**TASK DESCRIPTION**
Write out the listing again, exactly as it appears below.

**DATA FOR PROCESSING**
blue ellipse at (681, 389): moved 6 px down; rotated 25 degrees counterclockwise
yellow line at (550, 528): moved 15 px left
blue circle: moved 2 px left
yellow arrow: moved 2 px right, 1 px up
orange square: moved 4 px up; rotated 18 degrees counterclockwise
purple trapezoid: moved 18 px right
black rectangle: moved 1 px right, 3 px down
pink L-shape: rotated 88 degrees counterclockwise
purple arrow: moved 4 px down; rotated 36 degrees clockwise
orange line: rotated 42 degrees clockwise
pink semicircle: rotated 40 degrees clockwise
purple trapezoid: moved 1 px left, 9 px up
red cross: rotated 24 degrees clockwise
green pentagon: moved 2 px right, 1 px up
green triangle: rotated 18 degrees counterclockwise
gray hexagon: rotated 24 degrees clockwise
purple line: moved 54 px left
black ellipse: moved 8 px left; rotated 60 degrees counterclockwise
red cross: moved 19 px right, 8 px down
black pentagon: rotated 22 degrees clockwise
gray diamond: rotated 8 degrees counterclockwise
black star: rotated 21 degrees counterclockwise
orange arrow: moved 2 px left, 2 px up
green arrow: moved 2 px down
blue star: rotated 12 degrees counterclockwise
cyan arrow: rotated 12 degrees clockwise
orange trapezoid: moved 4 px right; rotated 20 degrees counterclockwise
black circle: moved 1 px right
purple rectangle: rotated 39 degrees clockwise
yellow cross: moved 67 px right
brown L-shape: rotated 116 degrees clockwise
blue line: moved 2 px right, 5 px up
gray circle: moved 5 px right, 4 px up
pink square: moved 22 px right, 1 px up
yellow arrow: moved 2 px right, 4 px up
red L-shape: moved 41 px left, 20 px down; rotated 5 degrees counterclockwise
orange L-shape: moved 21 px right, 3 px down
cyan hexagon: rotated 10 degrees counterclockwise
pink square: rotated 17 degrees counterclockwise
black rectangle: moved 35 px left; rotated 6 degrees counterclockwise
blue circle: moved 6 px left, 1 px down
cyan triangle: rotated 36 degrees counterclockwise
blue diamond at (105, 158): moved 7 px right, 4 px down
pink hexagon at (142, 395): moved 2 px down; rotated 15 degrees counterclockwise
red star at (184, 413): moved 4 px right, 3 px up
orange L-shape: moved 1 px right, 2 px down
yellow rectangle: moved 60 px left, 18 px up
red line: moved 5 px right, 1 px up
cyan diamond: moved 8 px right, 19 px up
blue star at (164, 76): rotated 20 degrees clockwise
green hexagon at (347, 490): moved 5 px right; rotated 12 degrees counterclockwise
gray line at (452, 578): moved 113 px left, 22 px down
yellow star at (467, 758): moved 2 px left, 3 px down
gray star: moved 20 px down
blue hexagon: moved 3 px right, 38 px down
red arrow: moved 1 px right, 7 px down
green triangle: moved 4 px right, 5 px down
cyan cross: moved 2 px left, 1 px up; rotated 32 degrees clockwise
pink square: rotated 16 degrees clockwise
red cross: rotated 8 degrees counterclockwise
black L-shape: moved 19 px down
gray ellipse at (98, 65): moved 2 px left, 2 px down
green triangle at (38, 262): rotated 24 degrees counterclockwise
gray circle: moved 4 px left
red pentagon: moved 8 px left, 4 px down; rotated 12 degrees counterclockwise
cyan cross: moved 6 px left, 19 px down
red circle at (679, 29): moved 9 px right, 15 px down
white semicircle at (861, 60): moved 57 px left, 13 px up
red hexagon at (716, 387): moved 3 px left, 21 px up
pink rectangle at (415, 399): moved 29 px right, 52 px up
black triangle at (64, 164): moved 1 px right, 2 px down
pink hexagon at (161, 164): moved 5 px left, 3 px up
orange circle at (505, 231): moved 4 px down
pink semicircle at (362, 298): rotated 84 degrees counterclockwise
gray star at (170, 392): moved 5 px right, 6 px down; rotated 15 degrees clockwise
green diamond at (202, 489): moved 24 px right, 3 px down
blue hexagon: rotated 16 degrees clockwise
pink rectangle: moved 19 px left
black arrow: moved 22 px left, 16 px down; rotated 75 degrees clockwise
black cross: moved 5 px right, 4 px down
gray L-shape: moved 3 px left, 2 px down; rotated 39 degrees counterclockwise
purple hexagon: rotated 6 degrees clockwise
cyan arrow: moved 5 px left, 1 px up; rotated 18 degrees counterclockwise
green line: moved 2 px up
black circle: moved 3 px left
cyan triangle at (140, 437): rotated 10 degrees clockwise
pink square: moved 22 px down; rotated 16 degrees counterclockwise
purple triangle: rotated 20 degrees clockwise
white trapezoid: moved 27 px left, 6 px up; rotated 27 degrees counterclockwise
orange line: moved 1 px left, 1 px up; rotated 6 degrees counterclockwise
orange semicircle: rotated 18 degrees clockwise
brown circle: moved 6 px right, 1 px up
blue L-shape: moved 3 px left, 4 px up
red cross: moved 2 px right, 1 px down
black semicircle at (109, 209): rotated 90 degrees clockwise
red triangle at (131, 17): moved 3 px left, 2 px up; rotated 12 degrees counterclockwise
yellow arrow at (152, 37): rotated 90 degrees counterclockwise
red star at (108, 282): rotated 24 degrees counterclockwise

**RESULT**
blue ellipse at (681, 389): moved 6 px down; rotated 25 degrees counterclockwise
yellow line at (550, 528): moved 15 px left
blue circle: moved 2 px left
yellow arrow: moved 2 px right, 1 px up
orange square: moved 4 px up; rotated 18 degrees counterclockwise
purple trapezoid: moved 18 px right
black rectangle: moved 1 px right, 3 px down
pink L-shape: rotated 88 degrees counterclockwise
purple arrow: moved 4 px down; rotated 36 degrees clockwise
orange line: rotated 42 degrees clockwise
pink semicircle: rotated 40 degrees clockwise
purple trapezoid: moved 1 px left, 9 px up
red cross: rotated 24 degrees clockwise
green pentagon: moved 2 px right, 1 px up
green triangle: rotated 18 degrees counterclockwise
gray hexagon: rotated 24 degrees clockwise
purple line: moved 54 px left
black ellipse: moved 8 px left; rotated 60 degrees counterclockwise
red cross: moved 19 px right, 8 px down
black pentagon: rotated 22 degrees clockwise
gray diamond: rotated 8 degrees counterclockwise
black star: rotated 21 degrees counterclockwise
orange arrow: moved 2 px left, 2 px up
green arrow: moved 2 px down
blue star: rotated 12 degrees counterclockwise
cyan arrow: rotated 12 degrees clockwise
orange trapezoid: moved 4 px right; rotated 20 degrees counterclockwise
black circle: moved 1 px right
purple rectangle: rotated 39 degrees clockwise
yellow cross: moved 67 px right
brown L-shape: rotated 116 degrees clockwise
blue line: moved 2 px right, 5 px up
gray circle: moved 5 px right, 4 px up
pink square: moved 22 px right, 1 px up
yellow arrow: moved 2 px right, 4 px up
red L-shape: moved 41 px left, 20 px down; rotated 5 degrees counterclockwise
orange L-shape: moved 21 px right, 3 px down
cyan hexagon: rotated 10 degrees counterclockwise
pink square: rotated 17 degrees counterclockwise
black rectangle: moved 35 px left; rotated 6 degrees counterclockwise
blue circle: moved 6 px left, 1 px down
cyan triangle: rotated 36 degrees counterclockwise
blue diamond at (105, 158): moved 7 px right, 4 px down
pink hexagon at (142, 395): moved 2 px down; rotated 15 degrees counterclockwise
red star at (184, 413): moved 4 px right, 3 px up
orange L-shape: moved 1 px right, 2 px down
yellow rectangle: moved 60 px left, 18 px up
red line: moved 5 px right, 1 px up
cyan diamond: moved 8 px right, 19 px up
blue star at (164, 76): rotated 20 degrees clockwise
green hexagon at (347, 490): moved 5 px right; rotated 12 degrees counterclockwise
gray line at (452, 578): moved 113 px left, 22 px down
yellow star at (467, 758): moved 2 px left, 3 px down
gray star: moved 20 px down
blue hexagon: moved 3 px right, 38 px down
red arrow: moved 1 px right, 7 px down
green triangle: moved 4 px right, 5 px down
cyan cross: moved 2 px left, 1 px up; rotated 32 degrees clockwise
pink square: rotated 16 degrees clockwise
red cross: rotated 8 degrees counterclockwise
black L-shape: moved 19 px down
gray ellipse at (98, 65): moved 2 px left, 2 px down
green triangle at (38, 262): rotated 24 degrees counterclockwise
gray circle: moved 4 px left
red pentagon: moved 8 px left, 4 px down; rotated 12 degrees counterclockwise
cyan cross: moved 6 px left, 19 px down
red circle at (679, 29): moved 9 px right, 15 px down
white semicircle at (861, 60): moved 57 px left, 13 px up
red hexagon at (716, 387): moved 3 px left, 21 px up
pink rectangle at (415, 399): moved 29 px right, 52 px up
black triangle at (64, 164): moved 1 px right, 2 px down
pink hexagon at (161, 164): moved 5 px left, 3 px up
orange circle at (505, 231): moved 4 px down
pink semicircle at (362, 298): rotated 84 degrees counterclockwise
gray star at (170, 392): moved 5 px right, 6 px down; rotated 15 degrees clockwise
green diamond at (202, 489): moved 24 px right, 3 px down
blue hexagon: rotated 16 degrees clockwise
pink rectangle: moved 19 px left
black arrow: moved 22 px left, 16 px down; rotated 75 degrees clockwise
black cross: moved 5 px right, 4 px down
gray L-shape: moved 3 px left, 2 px down; rotated 39 degrees counterclockwise
purple hexagon: rotated 6 degrees clockwise
cyan arrow: moved 5 px left, 1 px up; rotated 18 degrees counterclockwise
green line: moved 2 px up
black circle: moved 3 px left
cyan triangle at (140, 437): rotated 10 degrees clockwise
pink square: moved 22 px down; rotated 16 degrees counterclockwise
purple triangle: rotated 20 degrees clockwise
white trapezoid: moved 27 px left, 6 px up; rotated 27 degrees counterclockwise
orange line: moved 1 px left, 1 px up; rotated 6 degrees counterclockwise
orange semicircle: rotated 18 degrees clockwise
brown circle: moved 6 px right, 1 px up
blue L-shape: moved 3 px left, 4 px up
red cross: moved 2 px right, 1 px down
black semicircle at (109, 209): rotated 90 degrees clockwise
red triangle at (131, 17): moved 3 px left, 2 px up; rotated 12 degrees counterclockwise
yellow arrow at (152, 37): rotated 90 degrees counterclockwise
red star at (108, 282): rotated 24 degrees counterclockwise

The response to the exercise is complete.